**Brief**:
All of the data should be restated word for word, with the pictures omitted.

**Available data**:
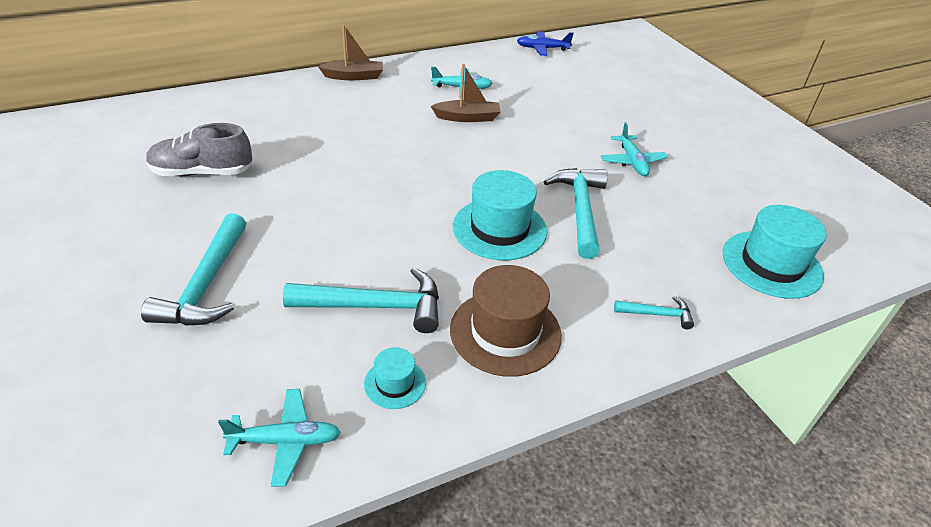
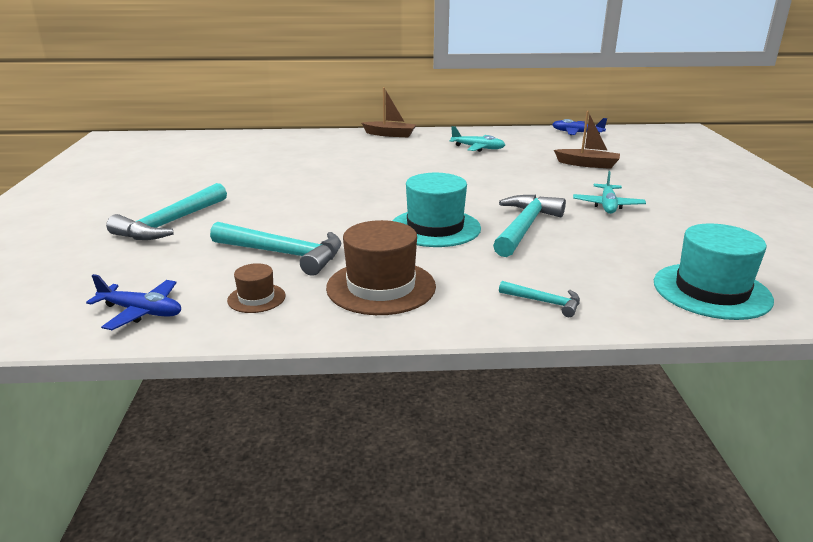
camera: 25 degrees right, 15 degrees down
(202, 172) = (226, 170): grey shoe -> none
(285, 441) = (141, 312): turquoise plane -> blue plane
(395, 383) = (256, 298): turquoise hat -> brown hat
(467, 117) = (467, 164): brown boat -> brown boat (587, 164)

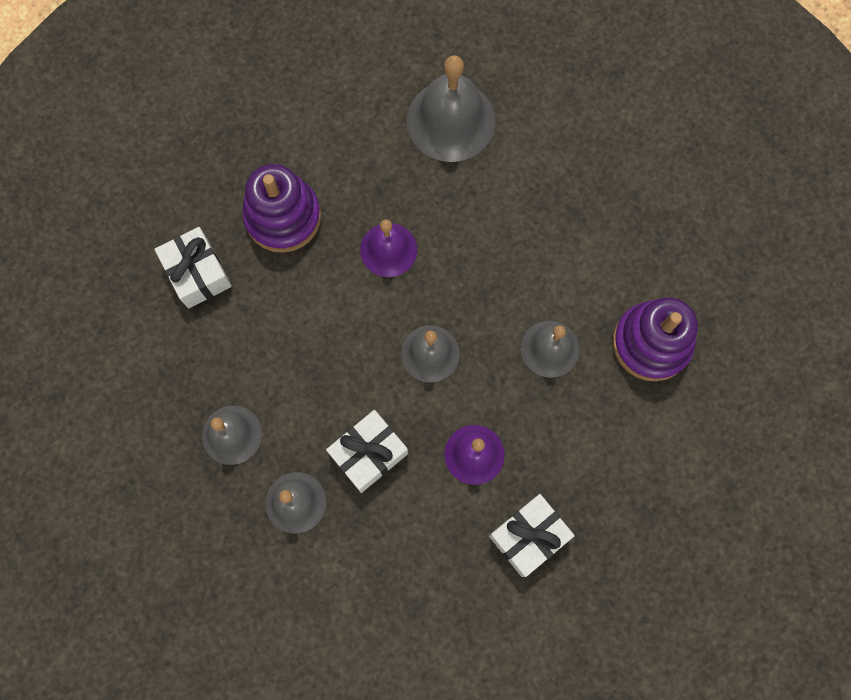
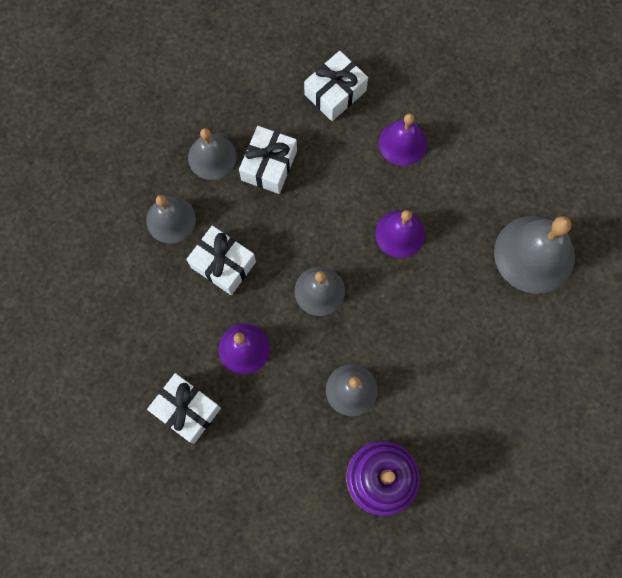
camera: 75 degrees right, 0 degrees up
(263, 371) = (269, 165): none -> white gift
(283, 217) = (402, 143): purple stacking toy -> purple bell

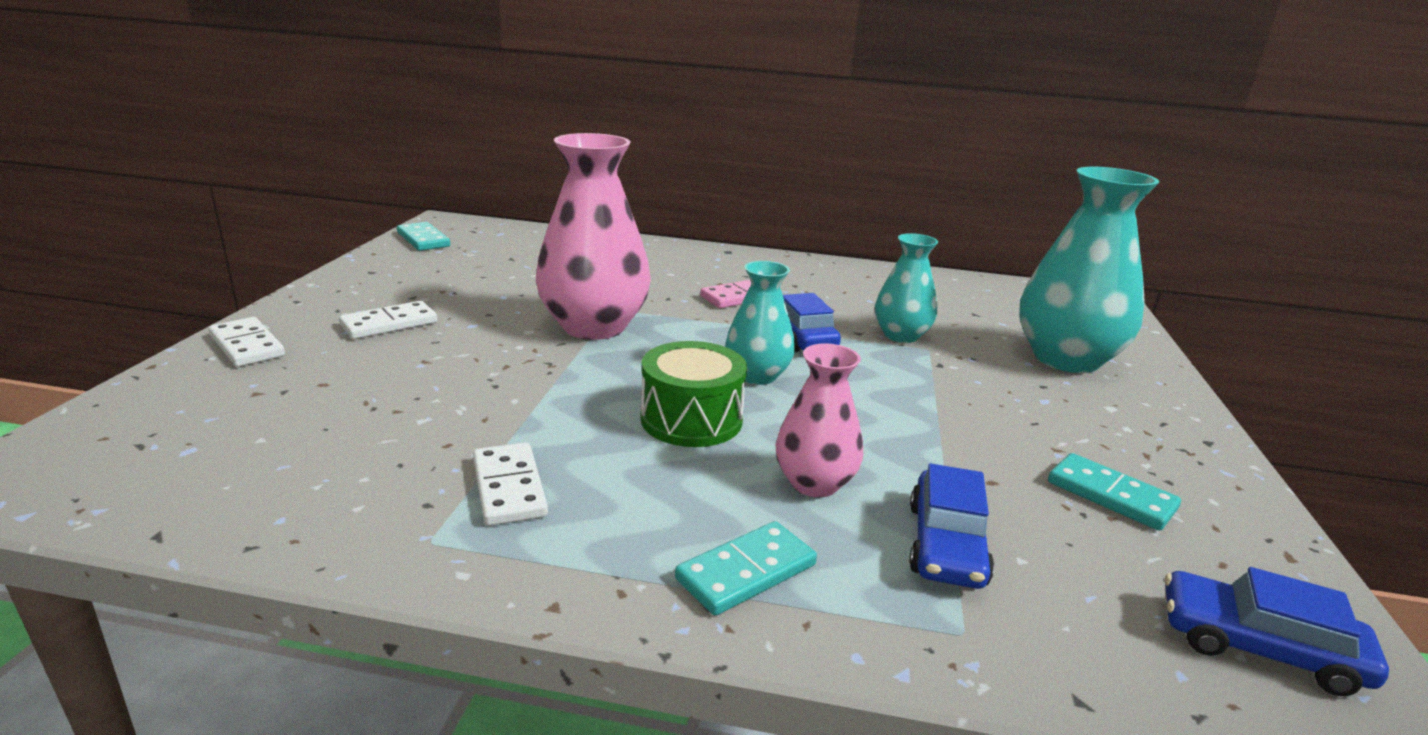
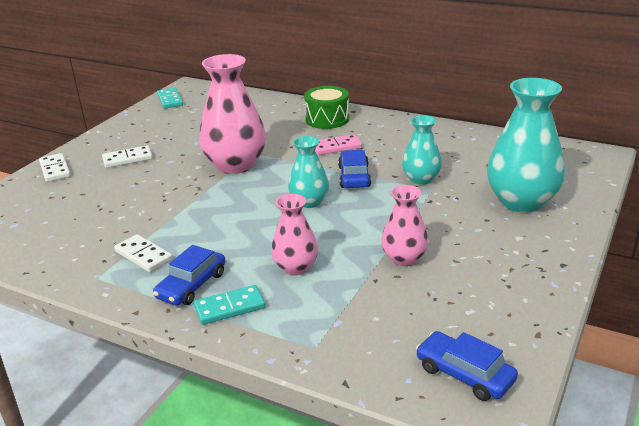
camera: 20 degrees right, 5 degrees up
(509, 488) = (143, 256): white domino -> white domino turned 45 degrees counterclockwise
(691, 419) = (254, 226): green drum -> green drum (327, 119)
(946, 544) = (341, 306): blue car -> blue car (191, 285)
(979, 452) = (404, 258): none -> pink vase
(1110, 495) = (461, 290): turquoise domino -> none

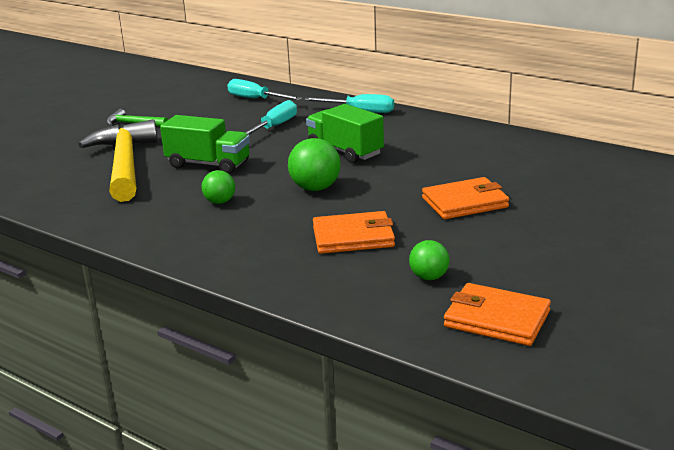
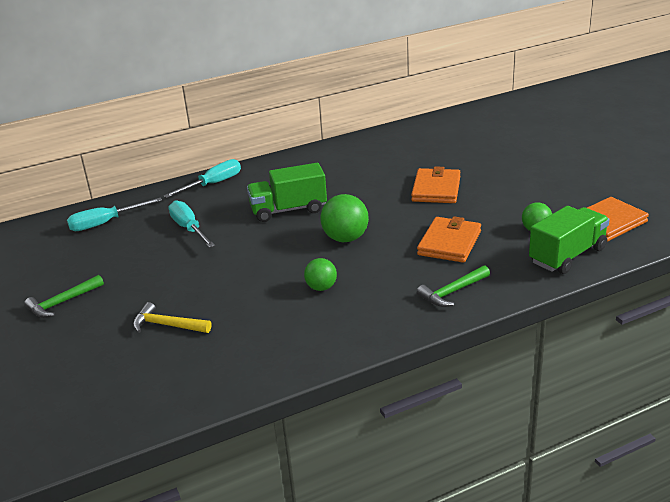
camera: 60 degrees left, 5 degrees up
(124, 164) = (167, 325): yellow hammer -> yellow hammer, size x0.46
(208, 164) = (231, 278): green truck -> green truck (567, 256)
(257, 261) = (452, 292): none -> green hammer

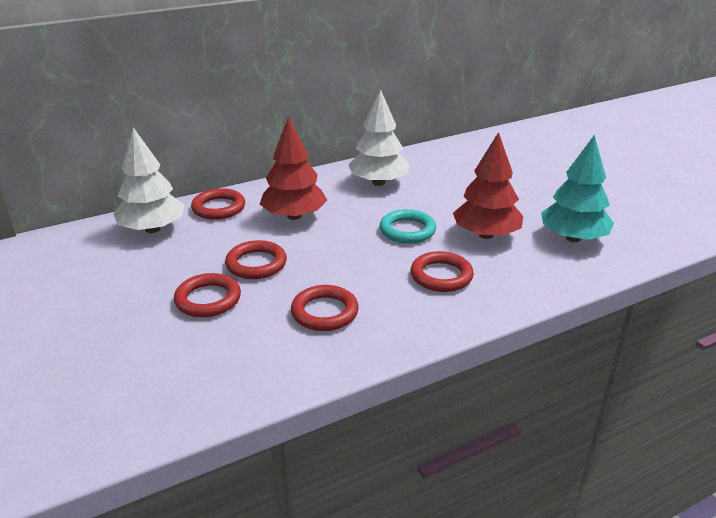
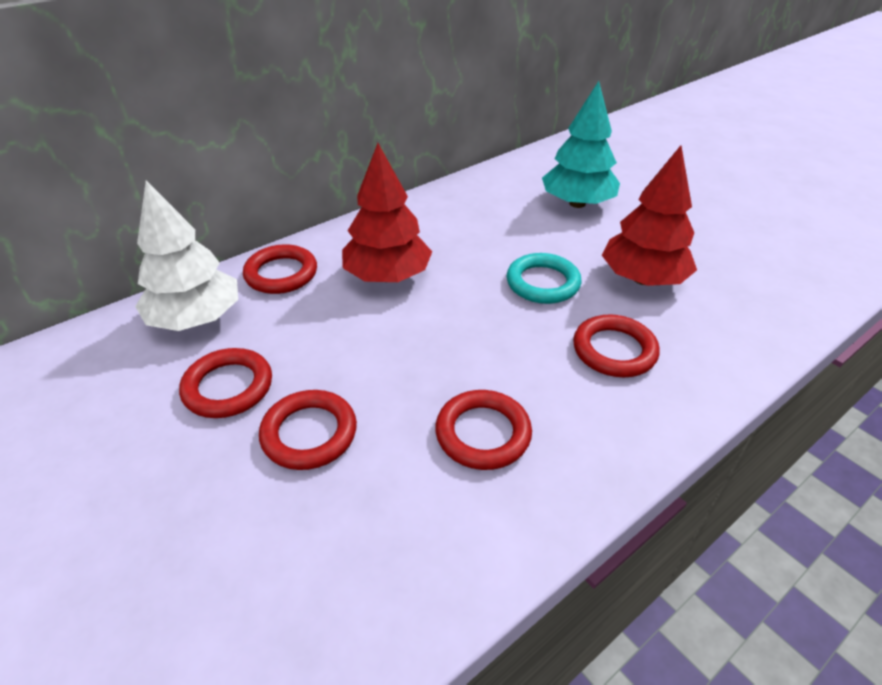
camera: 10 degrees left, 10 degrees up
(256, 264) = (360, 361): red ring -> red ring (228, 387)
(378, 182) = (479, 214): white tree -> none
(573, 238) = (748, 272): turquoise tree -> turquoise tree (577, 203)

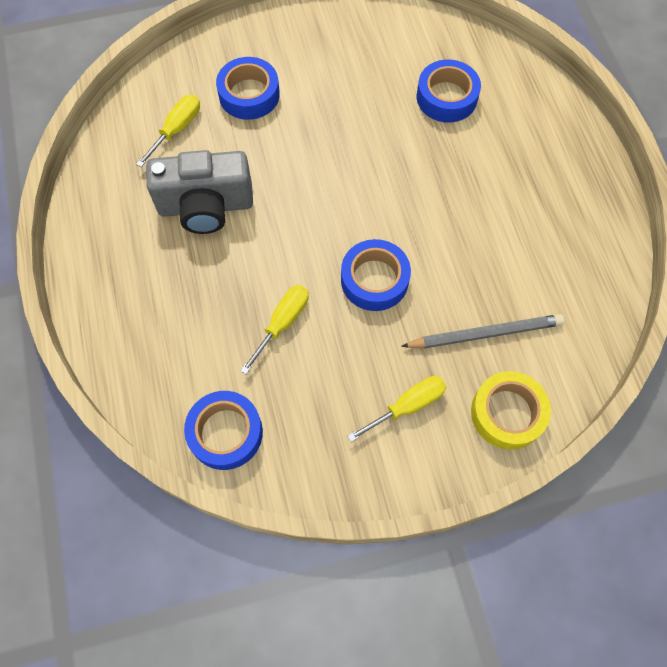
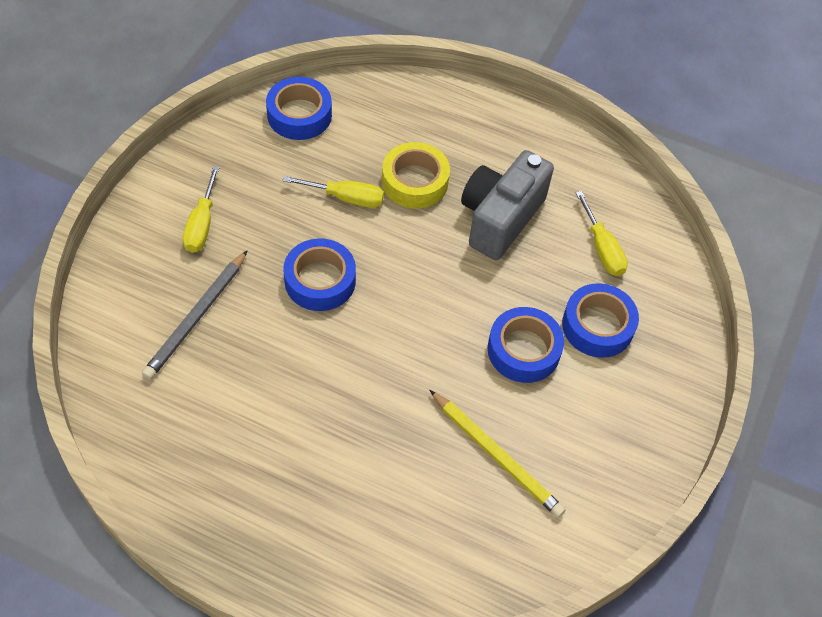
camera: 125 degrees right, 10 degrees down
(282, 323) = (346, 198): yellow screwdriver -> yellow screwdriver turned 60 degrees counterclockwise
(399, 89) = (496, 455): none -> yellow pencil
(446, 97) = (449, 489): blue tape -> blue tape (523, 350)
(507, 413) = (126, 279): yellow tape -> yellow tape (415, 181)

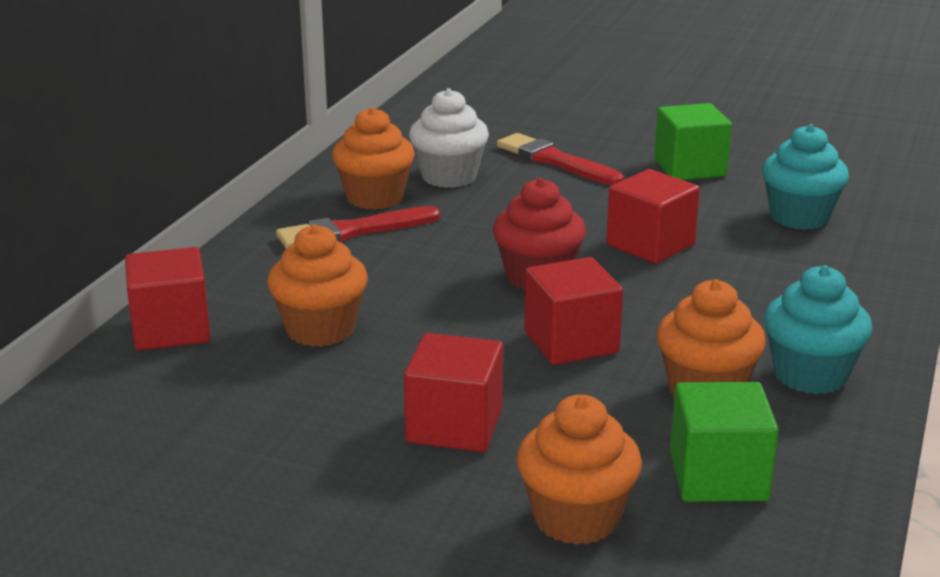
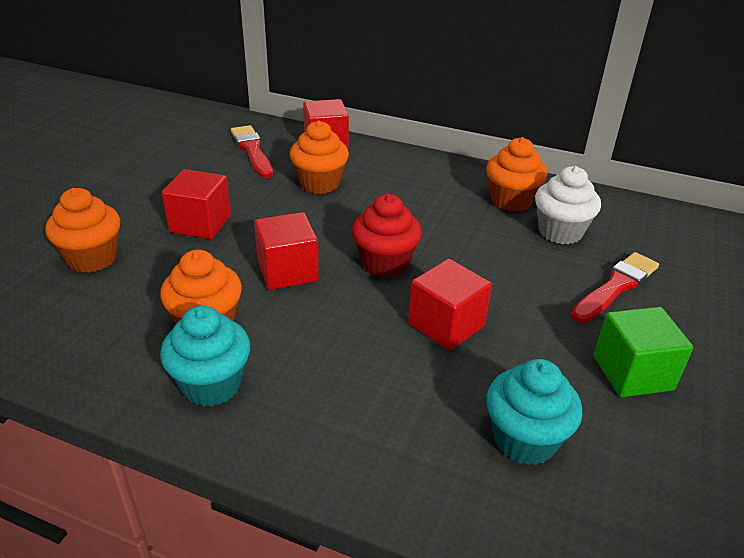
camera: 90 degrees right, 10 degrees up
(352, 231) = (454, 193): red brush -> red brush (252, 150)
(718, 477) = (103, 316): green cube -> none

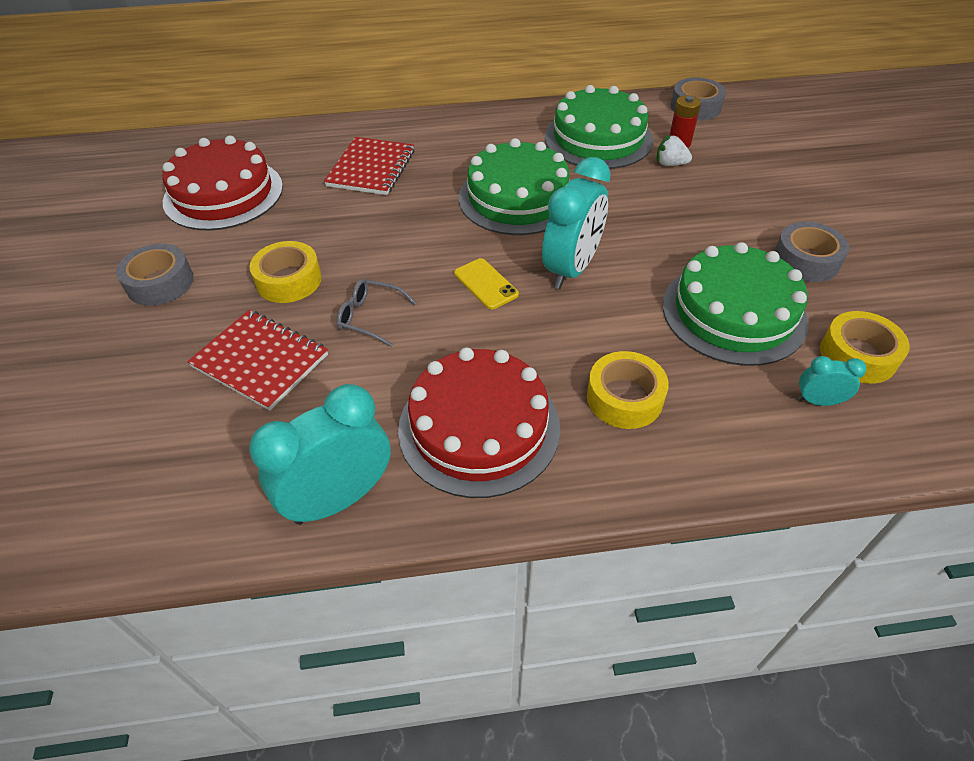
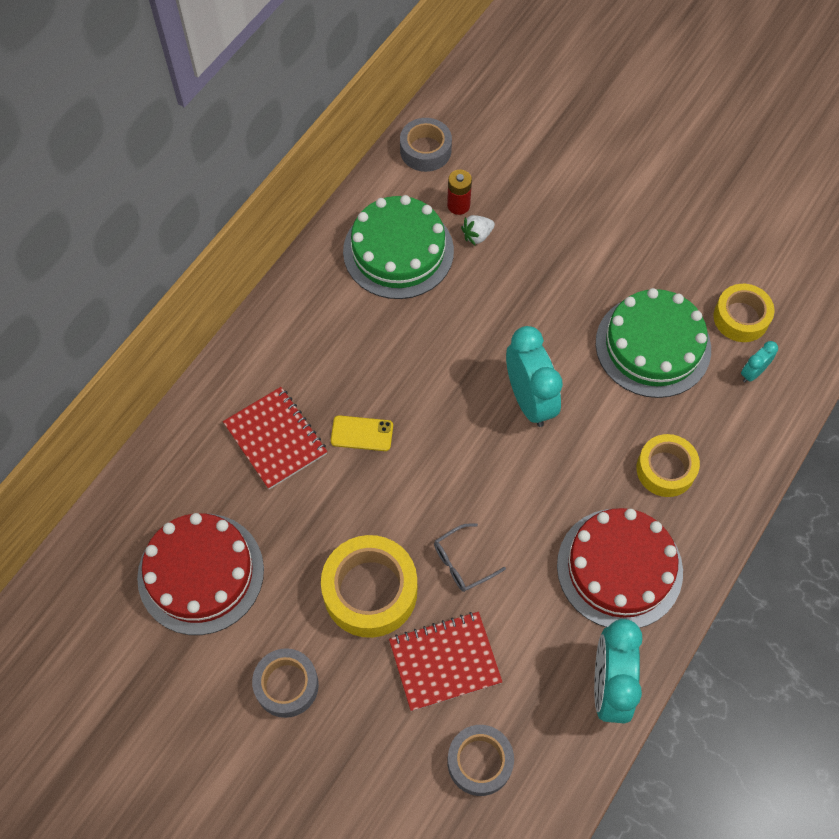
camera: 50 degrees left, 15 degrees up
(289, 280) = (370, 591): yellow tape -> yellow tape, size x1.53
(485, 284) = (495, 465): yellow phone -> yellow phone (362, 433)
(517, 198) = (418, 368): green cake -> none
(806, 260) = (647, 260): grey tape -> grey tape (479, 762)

**Output for this task**:
camera: 25 degrees right, 15 degrees down
(202, 172) = (226, 170): grey shoe -> none
(285, 441) = (141, 312): turquoise plane -> blue plane
(395, 383) = (256, 298): turquoise hat -> brown hat
(467, 117) = (467, 164): brown boat -> brown boat (587, 164)

camera: 75 degrees right, 0 degrees up
(263, 371) = (269, 165): none -> white gift
(283, 217) = (402, 143): purple stacking toy -> purple bell

camera: 20 degrees right, 5 degrees up
(509, 488) = (143, 256): white domino -> white domino turned 45 degrees counterclockwise
(691, 419) = (254, 226): green drum -> green drum (327, 119)
(946, 544) = (341, 306): blue car -> blue car (191, 285)
(979, 452) = (404, 258): none -> pink vase
(1110, 495) = (461, 290): turquoise domino -> none

camera: 60 degrees left, 5 degrees up
(124, 164) = (167, 325): yellow hammer -> yellow hammer, size x0.46
(208, 164) = (231, 278): green truck -> green truck (567, 256)
(257, 261) = (452, 292): none -> green hammer

camera: 10 degrees left, 10 degrees up
(256, 264) = (360, 361): red ring -> red ring (228, 387)
(378, 182) = (479, 214): white tree -> none
(573, 238) = (748, 272): turquoise tree -> turquoise tree (577, 203)

camera: 125 degrees right, 10 degrees down
(282, 323) = (346, 198): yellow screwdriver -> yellow screwdriver turned 60 degrees counterclockwise
(399, 89) = (496, 455): none -> yellow pencil
(446, 97) = (449, 489): blue tape -> blue tape (523, 350)
(507, 413) = (126, 279): yellow tape -> yellow tape (415, 181)

camera: 90 degrees right, 10 degrees up
(352, 231) = (454, 193): red brush -> red brush (252, 150)
(718, 477) = (103, 316): green cube -> none

camera: 50 degrees left, 15 degrees up
(289, 280) = (370, 591): yellow tape -> yellow tape, size x1.53
(485, 284) = (495, 465): yellow phone -> yellow phone (362, 433)
(517, 198) = (418, 368): green cake -> none
(806, 260) = (647, 260): grey tape -> grey tape (479, 762)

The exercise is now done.